(Object change listings)
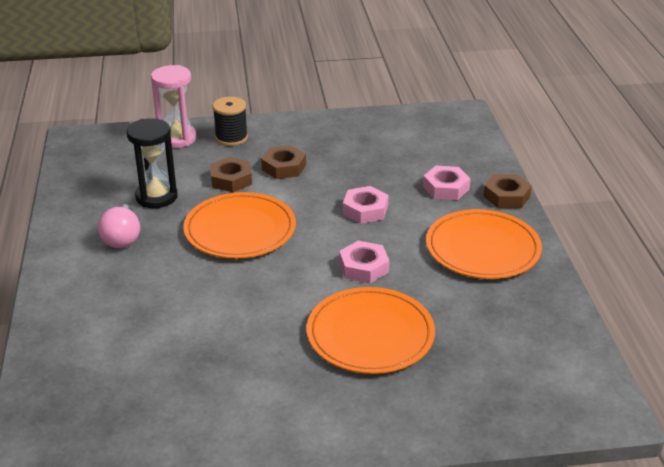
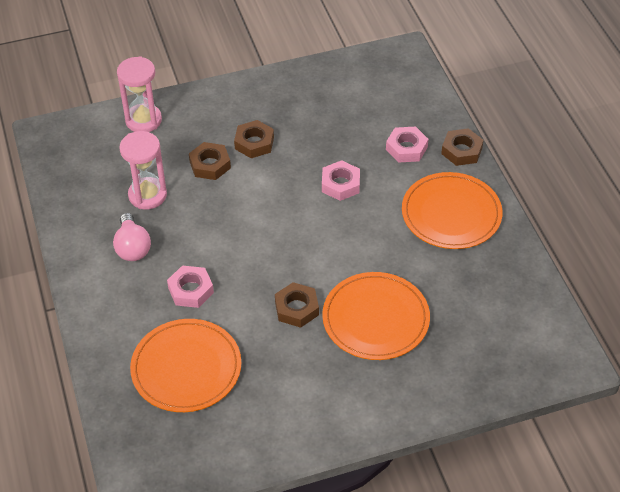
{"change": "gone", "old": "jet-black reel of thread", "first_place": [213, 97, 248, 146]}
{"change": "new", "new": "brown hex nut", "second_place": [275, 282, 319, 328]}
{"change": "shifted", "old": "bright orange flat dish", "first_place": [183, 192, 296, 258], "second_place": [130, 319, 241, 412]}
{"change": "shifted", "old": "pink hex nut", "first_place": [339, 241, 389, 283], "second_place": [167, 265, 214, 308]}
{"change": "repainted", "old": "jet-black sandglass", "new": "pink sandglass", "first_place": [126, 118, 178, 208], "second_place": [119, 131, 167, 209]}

→ **ASSIGNMENT**
Could you restate the entries word for word, skipping any pictures?

→ **TASK OUTPUT**
{"change": "gone", "old": "jet-black reel of thread", "first_place": [213, 97, 248, 146]}
{"change": "new", "new": "brown hex nut", "second_place": [275, 282, 319, 328]}
{"change": "shifted", "old": "bright orange flat dish", "first_place": [183, 192, 296, 258], "second_place": [130, 319, 241, 412]}
{"change": "shifted", "old": "pink hex nut", "first_place": [339, 241, 389, 283], "second_place": [167, 265, 214, 308]}
{"change": "repainted", "old": "jet-black sandglass", "new": "pink sandglass", "first_place": [126, 118, 178, 208], "second_place": [119, 131, 167, 209]}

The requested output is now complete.